Exercise instructions » Each entry below should be retyped exactly, with nothing omitted.

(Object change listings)
-- Opening Marker --

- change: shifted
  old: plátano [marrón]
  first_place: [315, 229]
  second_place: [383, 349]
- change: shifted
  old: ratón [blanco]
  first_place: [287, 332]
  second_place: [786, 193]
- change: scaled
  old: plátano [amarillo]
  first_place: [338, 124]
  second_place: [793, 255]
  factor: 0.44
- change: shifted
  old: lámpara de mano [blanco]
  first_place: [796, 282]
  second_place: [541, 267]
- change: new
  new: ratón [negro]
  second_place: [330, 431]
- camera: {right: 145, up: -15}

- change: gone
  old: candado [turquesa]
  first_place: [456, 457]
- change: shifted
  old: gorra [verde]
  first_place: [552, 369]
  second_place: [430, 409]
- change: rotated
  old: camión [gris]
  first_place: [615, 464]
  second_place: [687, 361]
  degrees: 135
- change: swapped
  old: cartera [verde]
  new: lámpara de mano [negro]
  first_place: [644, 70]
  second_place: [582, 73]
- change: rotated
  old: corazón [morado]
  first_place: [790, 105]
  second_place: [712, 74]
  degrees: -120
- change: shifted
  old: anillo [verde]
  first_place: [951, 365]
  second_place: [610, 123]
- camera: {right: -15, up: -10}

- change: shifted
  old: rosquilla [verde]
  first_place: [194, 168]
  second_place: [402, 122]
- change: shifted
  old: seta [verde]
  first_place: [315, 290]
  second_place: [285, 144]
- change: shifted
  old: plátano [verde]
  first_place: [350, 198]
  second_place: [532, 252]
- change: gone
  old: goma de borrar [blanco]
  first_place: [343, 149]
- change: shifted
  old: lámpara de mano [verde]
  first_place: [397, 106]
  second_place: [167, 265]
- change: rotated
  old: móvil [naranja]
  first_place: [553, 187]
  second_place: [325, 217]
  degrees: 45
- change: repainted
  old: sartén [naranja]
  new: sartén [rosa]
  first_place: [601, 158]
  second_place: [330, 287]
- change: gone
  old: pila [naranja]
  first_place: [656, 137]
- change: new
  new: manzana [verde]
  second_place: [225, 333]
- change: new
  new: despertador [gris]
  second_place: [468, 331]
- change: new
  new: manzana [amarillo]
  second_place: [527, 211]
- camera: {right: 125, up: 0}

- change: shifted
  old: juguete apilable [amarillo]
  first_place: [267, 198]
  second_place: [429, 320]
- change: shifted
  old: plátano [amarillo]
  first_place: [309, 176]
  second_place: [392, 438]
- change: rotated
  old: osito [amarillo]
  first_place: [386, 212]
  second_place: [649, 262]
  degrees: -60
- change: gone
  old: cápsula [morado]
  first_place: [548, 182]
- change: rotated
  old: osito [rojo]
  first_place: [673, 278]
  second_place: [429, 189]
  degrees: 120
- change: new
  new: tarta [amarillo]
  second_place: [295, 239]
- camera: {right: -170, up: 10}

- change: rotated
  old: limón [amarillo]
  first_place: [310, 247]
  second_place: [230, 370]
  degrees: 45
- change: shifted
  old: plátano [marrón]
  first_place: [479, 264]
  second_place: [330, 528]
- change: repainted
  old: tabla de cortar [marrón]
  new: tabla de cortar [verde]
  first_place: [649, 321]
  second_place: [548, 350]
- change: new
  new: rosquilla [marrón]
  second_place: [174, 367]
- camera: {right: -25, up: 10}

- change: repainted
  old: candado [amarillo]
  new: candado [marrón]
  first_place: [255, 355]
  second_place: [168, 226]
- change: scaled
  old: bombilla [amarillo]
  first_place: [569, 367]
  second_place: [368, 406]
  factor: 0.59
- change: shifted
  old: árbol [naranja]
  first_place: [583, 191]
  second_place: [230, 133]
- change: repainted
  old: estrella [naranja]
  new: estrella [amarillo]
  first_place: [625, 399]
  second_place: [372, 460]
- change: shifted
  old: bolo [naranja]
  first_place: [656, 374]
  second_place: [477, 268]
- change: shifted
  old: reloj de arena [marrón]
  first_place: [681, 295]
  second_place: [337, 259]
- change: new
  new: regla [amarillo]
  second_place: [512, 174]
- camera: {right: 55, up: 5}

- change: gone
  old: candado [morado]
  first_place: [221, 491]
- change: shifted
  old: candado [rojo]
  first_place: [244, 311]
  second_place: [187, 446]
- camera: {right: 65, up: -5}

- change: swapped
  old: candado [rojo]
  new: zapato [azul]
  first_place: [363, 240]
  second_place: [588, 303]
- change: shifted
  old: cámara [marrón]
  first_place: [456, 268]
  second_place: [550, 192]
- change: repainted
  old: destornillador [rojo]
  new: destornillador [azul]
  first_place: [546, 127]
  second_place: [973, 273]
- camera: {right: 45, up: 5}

-- Closing Marker --

Exercise result »
- change: shifted
  old: plátano [marrón]
  first_place: [315, 229]
  second_place: [383, 349]
- change: shifted
  old: ratón [blanco]
  first_place: [287, 332]
  second_place: [786, 193]
- change: scaled
  old: plátano [amarillo]
  first_place: [338, 124]
  second_place: [793, 255]
  factor: 0.44
- change: shifted
  old: lámpara de mano [blanco]
  first_place: [796, 282]
  second_place: [541, 267]
- change: new
  new: ratón [negro]
  second_place: [330, 431]
- camera: {right: 145, up: -15}

- change: gone
  old: candado [turquesa]
  first_place: [456, 457]
- change: shifted
  old: gorra [verde]
  first_place: [552, 369]
  second_place: [430, 409]
- change: rotated
  old: camión [gris]
  first_place: [615, 464]
  second_place: [687, 361]
  degrees: 135
- change: swapped
  old: cartera [verde]
  new: lámpara de mano [negro]
  first_place: [644, 70]
  second_place: [582, 73]
- change: rotated
  old: corazón [morado]
  first_place: [790, 105]
  second_place: [712, 74]
  degrees: -120
- change: shifted
  old: anillo [verde]
  first_place: [951, 365]
  second_place: [610, 123]
- camera: {right: -15, up: -10}

- change: shifted
  old: rosquilla [verde]
  first_place: [194, 168]
  second_place: [402, 122]
- change: shifted
  old: seta [verde]
  first_place: [315, 290]
  second_place: [285, 144]
- change: shifted
  old: plátano [verde]
  first_place: [350, 198]
  second_place: [532, 252]
- change: gone
  old: goma de borrar [blanco]
  first_place: [343, 149]
- change: shifted
  old: lámpara de mano [verde]
  first_place: [397, 106]
  second_place: [167, 265]
- change: rotated
  old: móvil [naranja]
  first_place: [553, 187]
  second_place: [325, 217]
  degrees: 45
- change: repainted
  old: sartén [naranja]
  new: sartén [rosa]
  first_place: [601, 158]
  second_place: [330, 287]
- change: gone
  old: pila [naranja]
  first_place: [656, 137]
- change: new
  new: manzana [verde]
  second_place: [225, 333]
- change: new
  new: despertador [gris]
  second_place: [468, 331]
- change: new
  new: manzana [amarillo]
  second_place: [527, 211]
- camera: {right: 125, up: 0}

- change: shifted
  old: juguete apilable [amarillo]
  first_place: [267, 198]
  second_place: [429, 320]
- change: shifted
  old: plátano [amarillo]
  first_place: [309, 176]
  second_place: [392, 438]
- change: rotated
  old: osito [amarillo]
  first_place: [386, 212]
  second_place: [649, 262]
  degrees: -60
- change: gone
  old: cápsula [morado]
  first_place: [548, 182]
- change: rotated
  old: osito [rojo]
  first_place: [673, 278]
  second_place: [429, 189]
  degrees: 120
- change: new
  new: tarta [amarillo]
  second_place: [295, 239]
- camera: {right: -170, up: 10}

- change: rotated
  old: limón [amarillo]
  first_place: [310, 247]
  second_place: [230, 370]
  degrees: 45
- change: shifted
  old: plátano [marrón]
  first_place: [479, 264]
  second_place: [330, 528]
- change: repainted
  old: tabla de cortar [marrón]
  new: tabla de cortar [verde]
  first_place: [649, 321]
  second_place: [548, 350]
- change: new
  new: rosquilla [marrón]
  second_place: [174, 367]
- camera: {right: -25, up: 10}

- change: repainted
  old: candado [amarillo]
  new: candado [marrón]
  first_place: [255, 355]
  second_place: [168, 226]
- change: scaled
  old: bombilla [amarillo]
  first_place: [569, 367]
  second_place: [368, 406]
  factor: 0.59
- change: shifted
  old: árbol [naranja]
  first_place: [583, 191]
  second_place: [230, 133]
- change: repainted
  old: estrella [naranja]
  new: estrella [amarillo]
  first_place: [625, 399]
  second_place: [372, 460]
- change: shifted
  old: bolo [naranja]
  first_place: [656, 374]
  second_place: [477, 268]
- change: shifted
  old: reloj de arena [marrón]
  first_place: [681, 295]
  second_place: [337, 259]
- change: new
  new: regla [amarillo]
  second_place: [512, 174]
- camera: {right: 55, up: 5}

- change: gone
  old: candado [morado]
  first_place: [221, 491]
- change: shifted
  old: candado [rojo]
  first_place: [244, 311]
  second_place: [187, 446]
- camera: {right: 65, up: -5}

- change: swapped
  old: candado [rojo]
  new: zapato [azul]
  first_place: [363, 240]
  second_place: [588, 303]
- change: shifted
  old: cámara [marrón]
  first_place: [456, 268]
  second_place: [550, 192]
- change: repainted
  old: destornillador [rojo]
  new: destornillador [azul]
  first_place: [546, 127]
  second_place: [973, 273]
- camera: {right: 45, up: 5}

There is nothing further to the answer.